> _EXERCISE PROMPT_
Retype every entry exactly, down to the last character.

> _STUDY MATERIAL_

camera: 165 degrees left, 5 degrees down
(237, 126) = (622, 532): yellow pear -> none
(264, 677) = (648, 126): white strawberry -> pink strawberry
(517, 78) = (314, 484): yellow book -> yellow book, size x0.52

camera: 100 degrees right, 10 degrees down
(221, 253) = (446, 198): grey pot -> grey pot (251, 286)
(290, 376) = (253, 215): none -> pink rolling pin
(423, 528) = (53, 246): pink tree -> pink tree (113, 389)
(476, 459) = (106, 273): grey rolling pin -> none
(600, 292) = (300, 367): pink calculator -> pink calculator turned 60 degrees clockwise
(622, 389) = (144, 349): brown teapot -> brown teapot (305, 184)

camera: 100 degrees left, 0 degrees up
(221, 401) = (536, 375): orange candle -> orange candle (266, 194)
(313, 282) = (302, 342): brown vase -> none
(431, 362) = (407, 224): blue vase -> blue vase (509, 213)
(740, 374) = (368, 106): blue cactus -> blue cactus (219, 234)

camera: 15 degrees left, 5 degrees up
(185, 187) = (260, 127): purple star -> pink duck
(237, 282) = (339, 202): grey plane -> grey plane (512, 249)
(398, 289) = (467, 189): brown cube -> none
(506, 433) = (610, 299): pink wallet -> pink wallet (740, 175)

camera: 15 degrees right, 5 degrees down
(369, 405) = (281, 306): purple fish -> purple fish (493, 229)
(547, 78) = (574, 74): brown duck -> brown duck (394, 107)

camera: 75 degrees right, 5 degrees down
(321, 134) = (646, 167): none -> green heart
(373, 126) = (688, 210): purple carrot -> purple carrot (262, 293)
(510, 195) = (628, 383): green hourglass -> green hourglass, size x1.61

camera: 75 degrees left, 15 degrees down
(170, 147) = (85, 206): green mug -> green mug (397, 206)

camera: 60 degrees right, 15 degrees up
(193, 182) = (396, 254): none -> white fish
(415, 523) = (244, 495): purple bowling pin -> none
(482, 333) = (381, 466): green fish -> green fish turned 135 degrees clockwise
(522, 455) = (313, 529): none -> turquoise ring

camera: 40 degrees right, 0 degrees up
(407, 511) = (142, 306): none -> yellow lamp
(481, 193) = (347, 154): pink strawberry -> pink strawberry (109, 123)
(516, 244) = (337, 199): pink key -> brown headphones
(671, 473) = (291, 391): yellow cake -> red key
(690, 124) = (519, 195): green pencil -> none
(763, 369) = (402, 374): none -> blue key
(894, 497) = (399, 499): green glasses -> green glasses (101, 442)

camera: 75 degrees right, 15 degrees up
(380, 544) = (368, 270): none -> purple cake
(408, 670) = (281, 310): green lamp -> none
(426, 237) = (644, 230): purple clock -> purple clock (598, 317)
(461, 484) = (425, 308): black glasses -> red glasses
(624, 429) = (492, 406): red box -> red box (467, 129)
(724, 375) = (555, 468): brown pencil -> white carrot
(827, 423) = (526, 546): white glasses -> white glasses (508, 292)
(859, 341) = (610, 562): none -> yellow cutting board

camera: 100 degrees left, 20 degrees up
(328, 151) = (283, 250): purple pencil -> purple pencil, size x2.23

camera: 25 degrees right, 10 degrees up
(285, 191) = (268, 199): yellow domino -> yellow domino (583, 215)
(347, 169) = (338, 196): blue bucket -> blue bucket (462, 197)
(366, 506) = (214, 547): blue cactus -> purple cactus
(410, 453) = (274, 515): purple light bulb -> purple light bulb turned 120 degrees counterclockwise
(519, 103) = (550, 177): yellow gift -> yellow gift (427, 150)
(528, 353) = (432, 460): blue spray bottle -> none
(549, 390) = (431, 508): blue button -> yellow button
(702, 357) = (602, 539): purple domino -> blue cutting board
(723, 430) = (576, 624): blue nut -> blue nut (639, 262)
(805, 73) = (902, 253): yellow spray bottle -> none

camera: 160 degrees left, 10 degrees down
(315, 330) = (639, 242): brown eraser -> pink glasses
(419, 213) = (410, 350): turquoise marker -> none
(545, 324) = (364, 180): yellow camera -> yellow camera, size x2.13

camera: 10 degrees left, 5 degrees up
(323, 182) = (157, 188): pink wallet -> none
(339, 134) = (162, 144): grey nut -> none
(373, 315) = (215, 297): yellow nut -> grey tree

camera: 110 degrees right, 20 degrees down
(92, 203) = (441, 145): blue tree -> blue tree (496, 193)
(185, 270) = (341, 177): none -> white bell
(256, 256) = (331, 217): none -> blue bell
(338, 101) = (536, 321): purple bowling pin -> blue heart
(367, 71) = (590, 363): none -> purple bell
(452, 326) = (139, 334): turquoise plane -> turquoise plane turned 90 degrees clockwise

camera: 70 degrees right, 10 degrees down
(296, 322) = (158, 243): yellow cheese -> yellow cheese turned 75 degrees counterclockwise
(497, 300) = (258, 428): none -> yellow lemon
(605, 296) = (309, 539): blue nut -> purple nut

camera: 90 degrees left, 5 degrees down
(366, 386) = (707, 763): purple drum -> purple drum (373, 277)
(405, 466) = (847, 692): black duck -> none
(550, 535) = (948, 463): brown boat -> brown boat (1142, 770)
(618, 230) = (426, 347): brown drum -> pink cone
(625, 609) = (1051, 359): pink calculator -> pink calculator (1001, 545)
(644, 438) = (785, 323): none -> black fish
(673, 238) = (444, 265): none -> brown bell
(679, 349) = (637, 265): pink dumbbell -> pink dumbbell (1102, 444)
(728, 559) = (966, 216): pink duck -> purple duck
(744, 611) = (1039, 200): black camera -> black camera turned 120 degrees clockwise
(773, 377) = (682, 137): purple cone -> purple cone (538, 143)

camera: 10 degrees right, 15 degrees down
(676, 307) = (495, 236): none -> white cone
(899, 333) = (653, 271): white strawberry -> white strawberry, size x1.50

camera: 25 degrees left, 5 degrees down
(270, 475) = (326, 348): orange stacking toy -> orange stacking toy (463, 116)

> _RESPONSE TO THE TASK_
camera: 165 degrees left, 5 degrees down
(237, 126) = (622, 532): yellow pear -> none
(264, 677) = (648, 126): white strawberry -> pink strawberry
(517, 78) = (314, 484): yellow book -> yellow book, size x0.52

camera: 100 degrees right, 10 degrees down
(221, 253) = (446, 198): grey pot -> grey pot (251, 286)
(290, 376) = (253, 215): none -> pink rolling pin
(423, 528) = (53, 246): pink tree -> pink tree (113, 389)
(476, 459) = (106, 273): grey rolling pin -> none
(600, 292) = (300, 367): pink calculator -> pink calculator turned 60 degrees clockwise
(622, 389) = (144, 349): brown teapot -> brown teapot (305, 184)

camera: 100 degrees left, 0 degrees up
(221, 401) = (536, 375): orange candle -> orange candle (266, 194)
(313, 282) = (302, 342): brown vase -> none
(431, 362) = (407, 224): blue vase -> blue vase (509, 213)
(740, 374) = (368, 106): blue cactus -> blue cactus (219, 234)

camera: 15 degrees left, 5 degrees up
(185, 187) = (260, 127): purple star -> pink duck
(237, 282) = (339, 202): grey plane -> grey plane (512, 249)
(398, 289) = (467, 189): brown cube -> none
(506, 433) = (610, 299): pink wallet -> pink wallet (740, 175)

camera: 15 degrees right, 5 degrees down
(369, 405) = (281, 306): purple fish -> purple fish (493, 229)
(547, 78) = (574, 74): brown duck -> brown duck (394, 107)

camera: 75 degrees right, 5 degrees down
(321, 134) = (646, 167): none -> green heart
(373, 126) = (688, 210): purple carrot -> purple carrot (262, 293)
(510, 195) = (628, 383): green hourglass -> green hourglass, size x1.61

camera: 75 degrees left, 15 degrees down
(170, 147) = (85, 206): green mug -> green mug (397, 206)

camera: 60 degrees right, 15 degrees up
(193, 182) = (396, 254): none -> white fish
(415, 523) = (244, 495): purple bowling pin -> none
(482, 333) = (381, 466): green fish -> green fish turned 135 degrees clockwise
(522, 455) = (313, 529): none -> turquoise ring

camera: 40 degrees right, 0 degrees up
(407, 511) = (142, 306): none -> yellow lamp
(481, 193) = (347, 154): pink strawberry -> pink strawberry (109, 123)
(516, 244) = (337, 199): pink key -> brown headphones
(671, 473) = (291, 391): yellow cake -> red key
(690, 124) = (519, 195): green pencil -> none
(763, 369) = (402, 374): none -> blue key
(894, 497) = (399, 499): green glasses -> green glasses (101, 442)

camera: 75 degrees right, 15 degrees up
(380, 544) = (368, 270): none -> purple cake
(408, 670) = (281, 310): green lamp -> none
(426, 237) = (644, 230): purple clock -> purple clock (598, 317)
(461, 484) = (425, 308): black glasses -> red glasses
(624, 429) = (492, 406): red box -> red box (467, 129)
(724, 375) = (555, 468): brown pencil -> white carrot
(827, 423) = (526, 546): white glasses -> white glasses (508, 292)
(859, 341) = (610, 562): none -> yellow cutting board

camera: 100 degrees left, 20 degrees up
(328, 151) = (283, 250): purple pencil -> purple pencil, size x2.23

camera: 25 degrees right, 10 degrees up
(285, 191) = (268, 199): yellow domino -> yellow domino (583, 215)
(347, 169) = (338, 196): blue bucket -> blue bucket (462, 197)
(366, 506) = (214, 547): blue cactus -> purple cactus
(410, 453) = (274, 515): purple light bulb -> purple light bulb turned 120 degrees counterclockwise
(519, 103) = (550, 177): yellow gift -> yellow gift (427, 150)
(528, 353) = (432, 460): blue spray bottle -> none
(549, 390) = (431, 508): blue button -> yellow button
(702, 357) = (602, 539): purple domino -> blue cutting board
(723, 430) = (576, 624): blue nut -> blue nut (639, 262)
(805, 73) = (902, 253): yellow spray bottle -> none

camera: 160 degrees left, 10 degrees down
(315, 330) = (639, 242): brown eraser -> pink glasses
(419, 213) = (410, 350): turquoise marker -> none
(545, 324) = (364, 180): yellow camera -> yellow camera, size x2.13

camera: 10 degrees left, 5 degrees up
(323, 182) = (157, 188): pink wallet -> none
(339, 134) = (162, 144): grey nut -> none
(373, 315) = (215, 297): yellow nut -> grey tree

camera: 110 degrees right, 20 degrees down
(92, 203) = (441, 145): blue tree -> blue tree (496, 193)
(185, 270) = (341, 177): none -> white bell
(256, 256) = (331, 217): none -> blue bell
(338, 101) = (536, 321): purple bowling pin -> blue heart
(367, 71) = (590, 363): none -> purple bell
(452, 326) = (139, 334): turquoise plane -> turquoise plane turned 90 degrees clockwise

camera: 70 degrees right, 10 degrees down
(296, 322) = (158, 243): yellow cheese -> yellow cheese turned 75 degrees counterclockwise
(497, 300) = (258, 428): none -> yellow lemon
(605, 296) = (309, 539): blue nut -> purple nut

camera: 90 degrees left, 5 degrees down
(366, 386) = (707, 763): purple drum -> purple drum (373, 277)
(405, 466) = (847, 692): black duck -> none
(550, 535) = (948, 463): brown boat -> brown boat (1142, 770)
(618, 230) = (426, 347): brown drum -> pink cone
(625, 609) = (1051, 359): pink calculator -> pink calculator (1001, 545)
(644, 438) = (785, 323): none -> black fish
(673, 238) = (444, 265): none -> brown bell
(679, 349) = (637, 265): pink dumbbell -> pink dumbbell (1102, 444)
(728, 559) = (966, 216): pink duck -> purple duck
(744, 611) = (1039, 200): black camera -> black camera turned 120 degrees clockwise
(773, 377) = (682, 137): purple cone -> purple cone (538, 143)

camera: 10 degrees right, 15 degrees down
(676, 307) = (495, 236): none -> white cone
(899, 333) = (653, 271): white strawberry -> white strawberry, size x1.50

camera: 25 degrees left, 5 degrees down
(270, 475) = (326, 348): orange stacking toy -> orange stacking toy (463, 116)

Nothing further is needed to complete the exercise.